**What to do:** Go through each line of the entries below and tally those containing the string "degrees"; give only the total.
Given records START
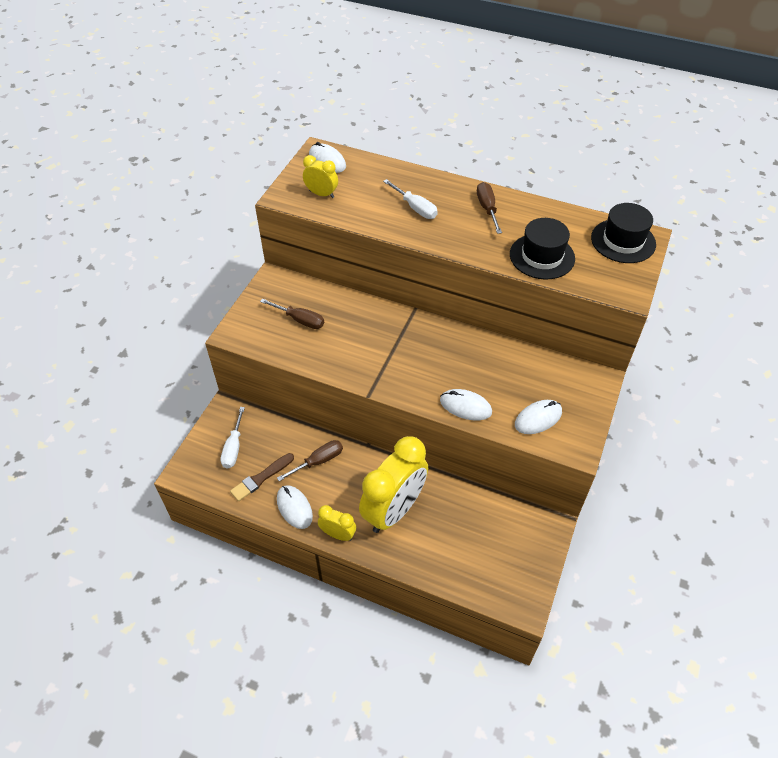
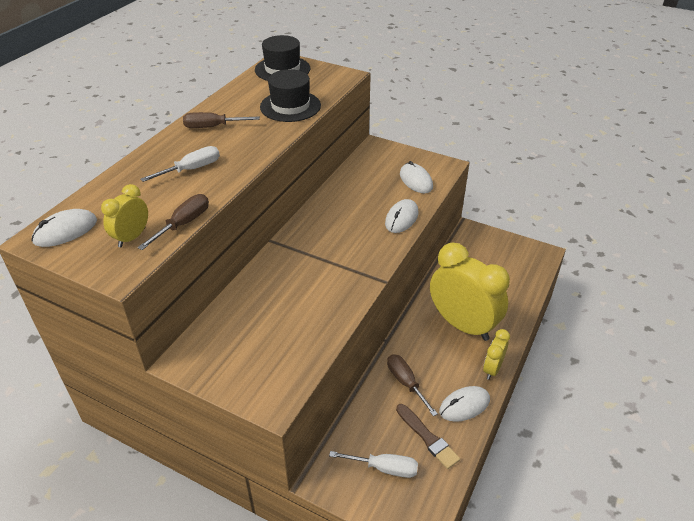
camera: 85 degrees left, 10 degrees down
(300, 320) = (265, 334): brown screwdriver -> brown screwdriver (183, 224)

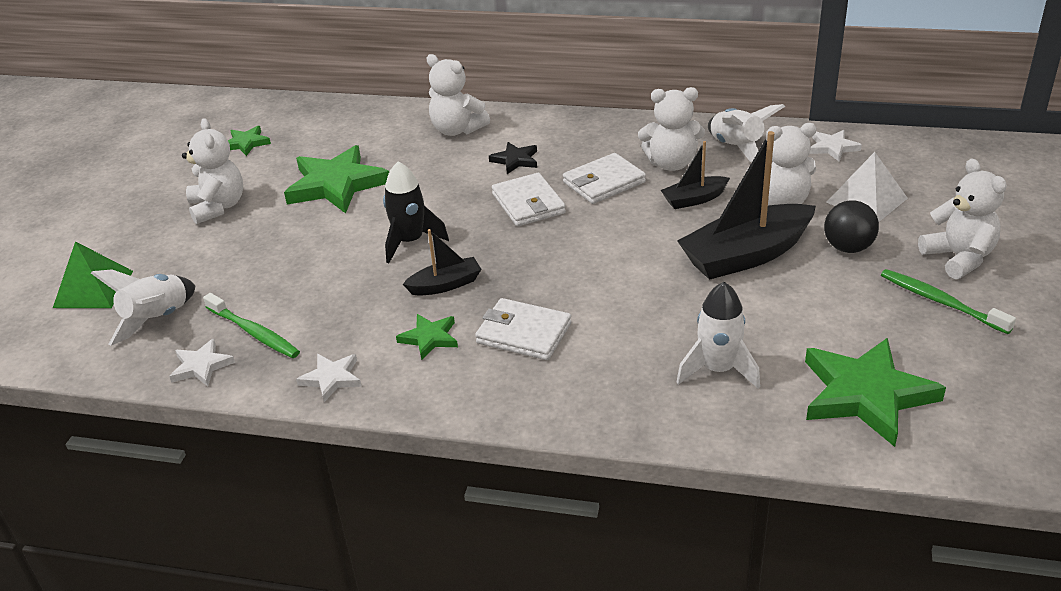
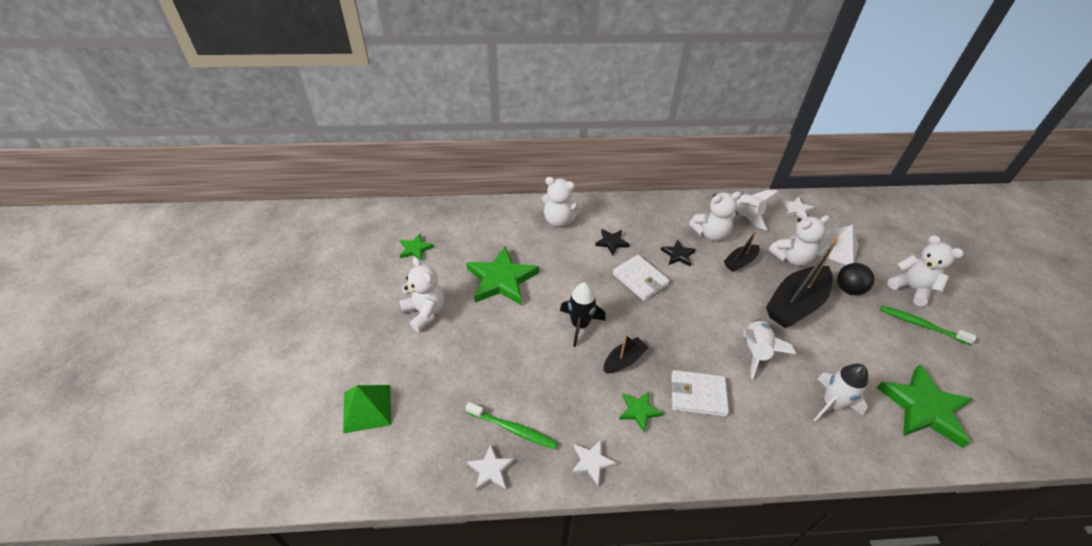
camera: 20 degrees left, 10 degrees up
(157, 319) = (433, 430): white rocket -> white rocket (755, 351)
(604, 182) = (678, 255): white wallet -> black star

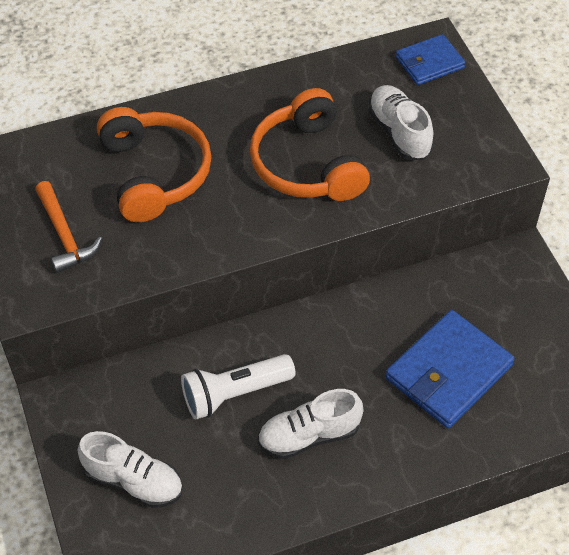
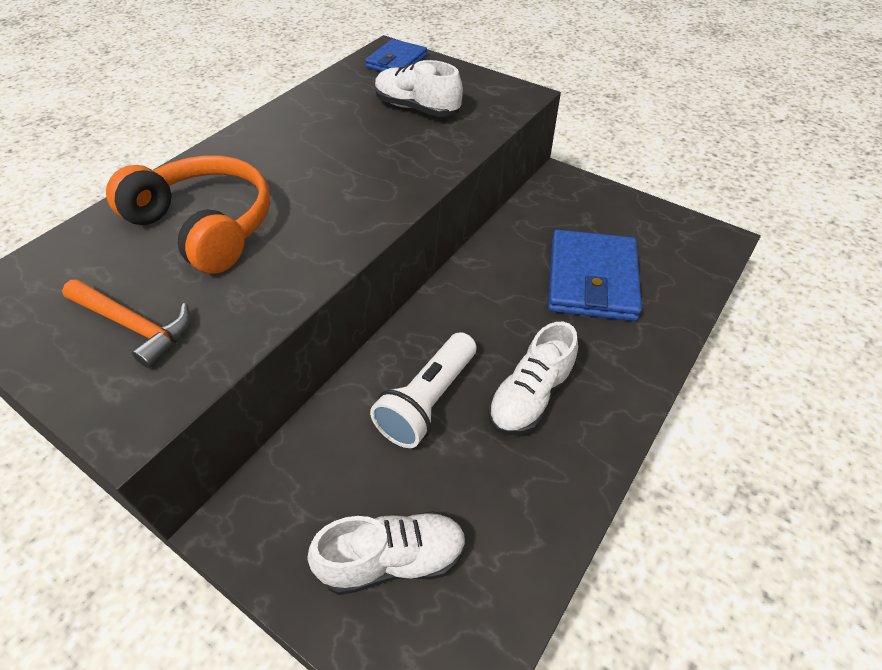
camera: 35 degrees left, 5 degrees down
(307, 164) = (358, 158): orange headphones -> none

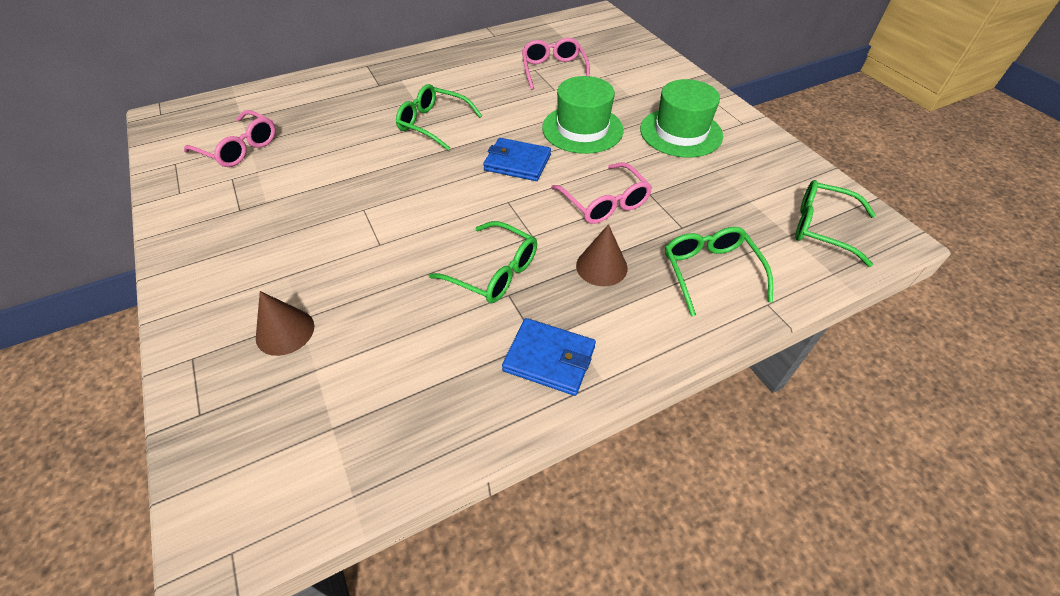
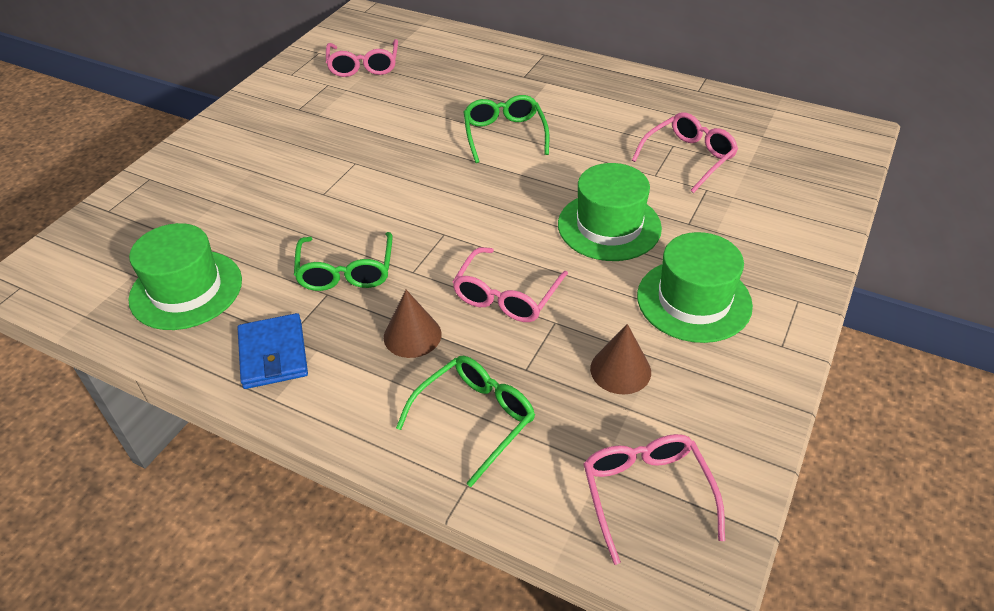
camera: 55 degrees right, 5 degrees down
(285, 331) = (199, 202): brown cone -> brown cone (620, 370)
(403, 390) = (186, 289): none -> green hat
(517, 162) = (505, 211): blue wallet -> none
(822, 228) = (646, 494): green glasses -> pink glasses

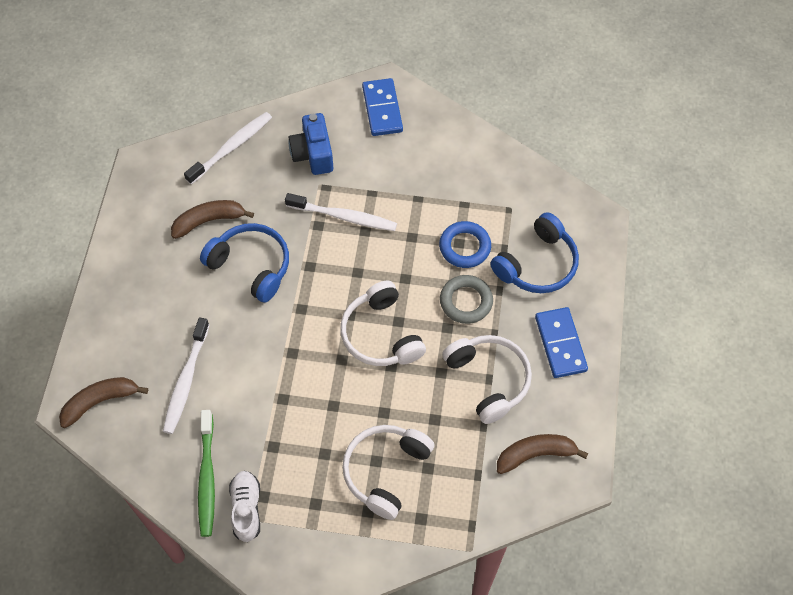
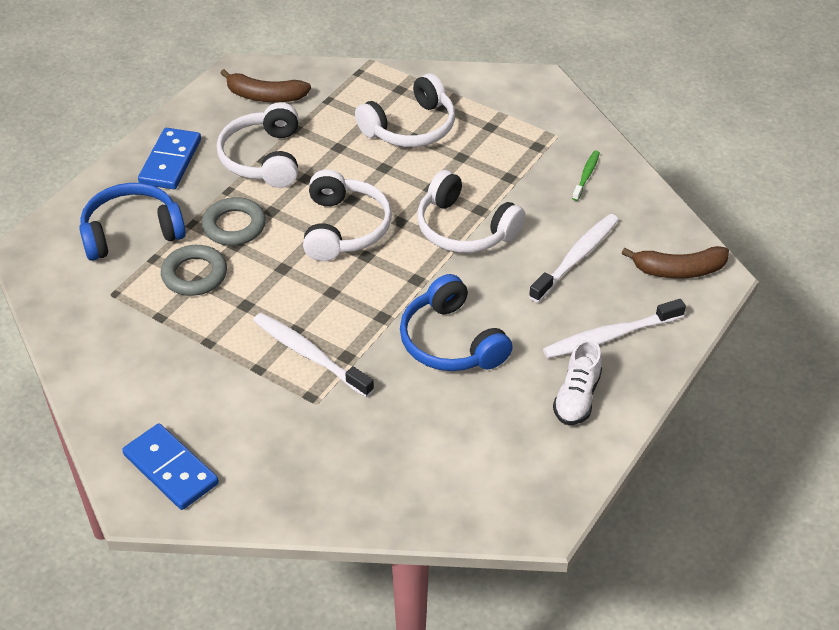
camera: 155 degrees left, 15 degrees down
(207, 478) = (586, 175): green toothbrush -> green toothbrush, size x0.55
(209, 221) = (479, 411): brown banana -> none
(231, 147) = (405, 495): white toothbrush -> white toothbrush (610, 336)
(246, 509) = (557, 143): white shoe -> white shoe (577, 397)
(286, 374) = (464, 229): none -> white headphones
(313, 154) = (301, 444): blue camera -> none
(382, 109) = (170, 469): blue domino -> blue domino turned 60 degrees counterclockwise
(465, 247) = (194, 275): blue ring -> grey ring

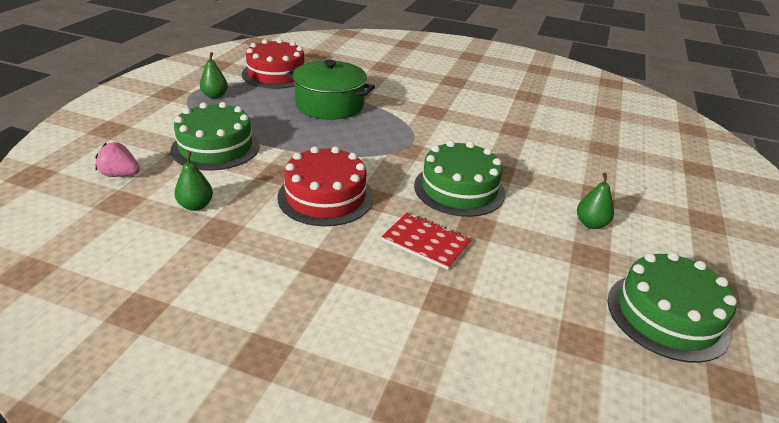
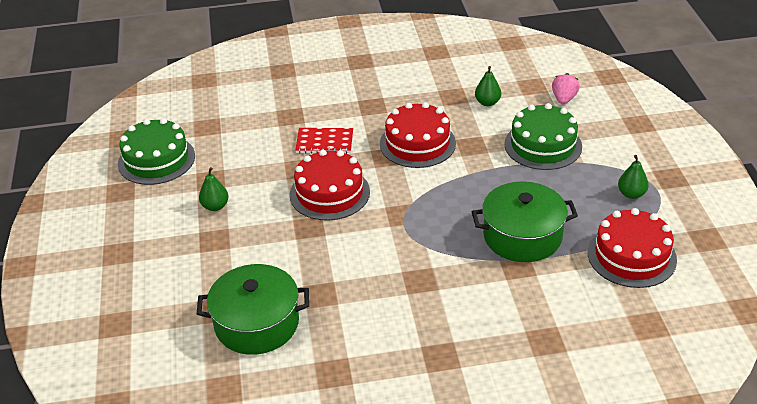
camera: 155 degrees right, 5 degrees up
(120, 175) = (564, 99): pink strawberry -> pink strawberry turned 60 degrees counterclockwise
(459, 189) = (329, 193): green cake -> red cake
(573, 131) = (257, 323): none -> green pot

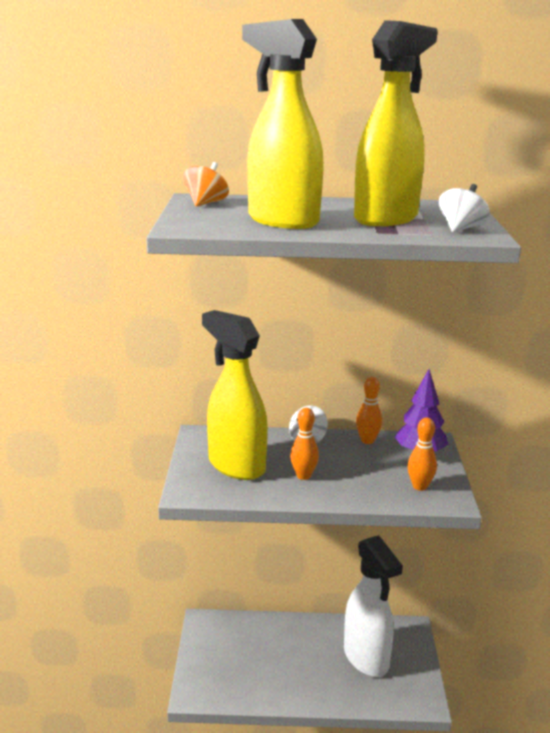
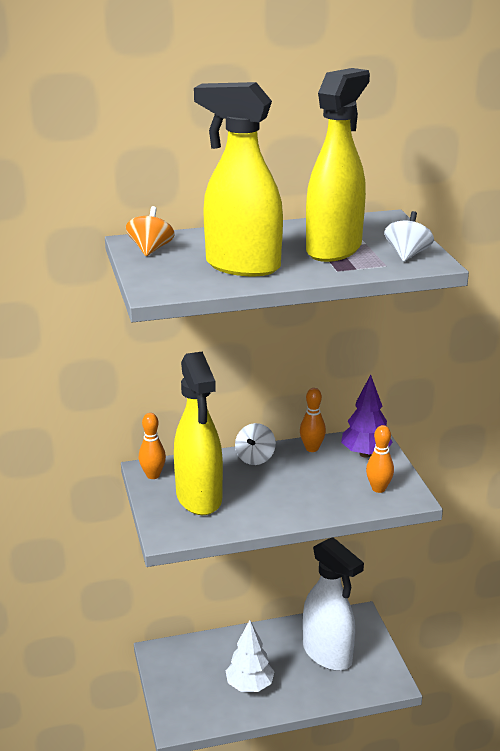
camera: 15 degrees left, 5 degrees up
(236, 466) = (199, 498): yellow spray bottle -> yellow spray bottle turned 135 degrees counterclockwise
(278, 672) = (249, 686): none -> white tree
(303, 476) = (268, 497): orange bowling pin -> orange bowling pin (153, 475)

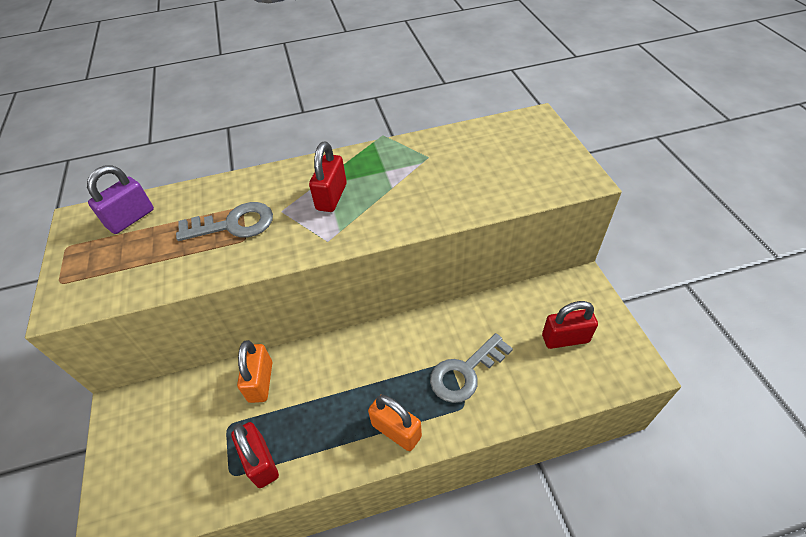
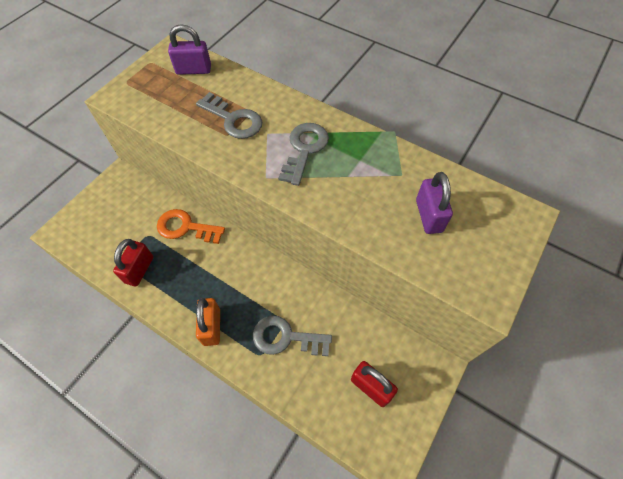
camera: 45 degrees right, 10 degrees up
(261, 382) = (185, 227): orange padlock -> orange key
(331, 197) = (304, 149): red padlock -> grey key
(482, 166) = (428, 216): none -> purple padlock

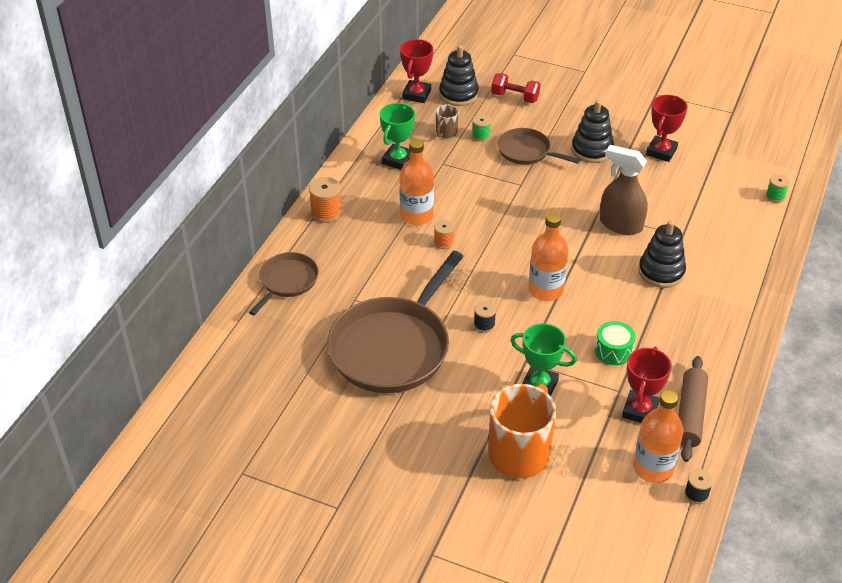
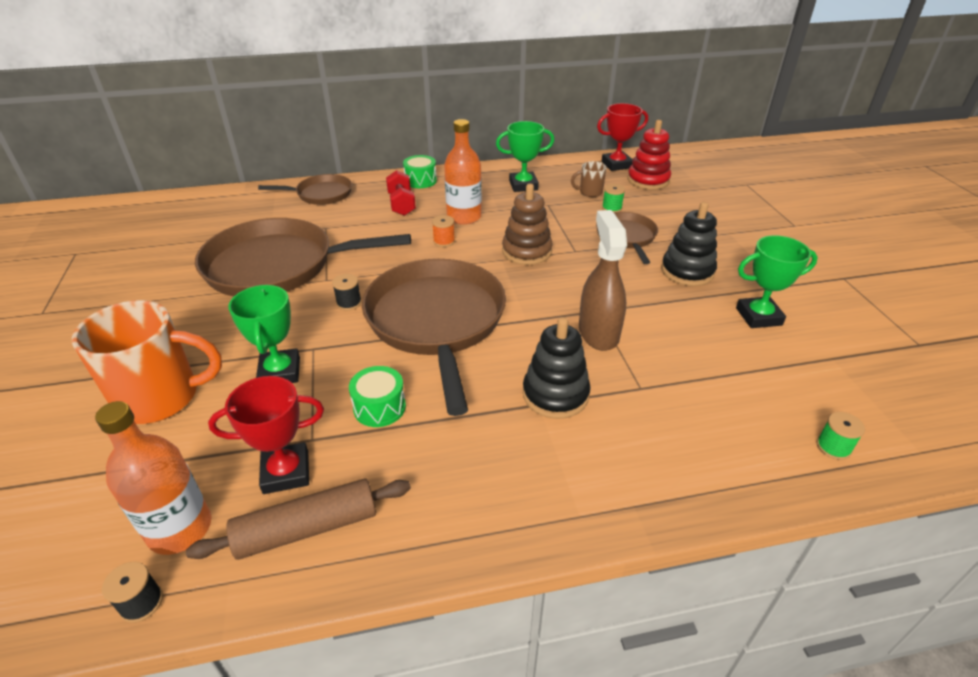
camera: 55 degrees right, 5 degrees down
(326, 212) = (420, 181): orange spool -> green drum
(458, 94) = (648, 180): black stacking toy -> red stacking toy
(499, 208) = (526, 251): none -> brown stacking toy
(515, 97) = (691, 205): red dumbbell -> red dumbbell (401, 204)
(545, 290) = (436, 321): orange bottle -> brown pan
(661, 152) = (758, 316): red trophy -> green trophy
Given records END
**Task solution:** 12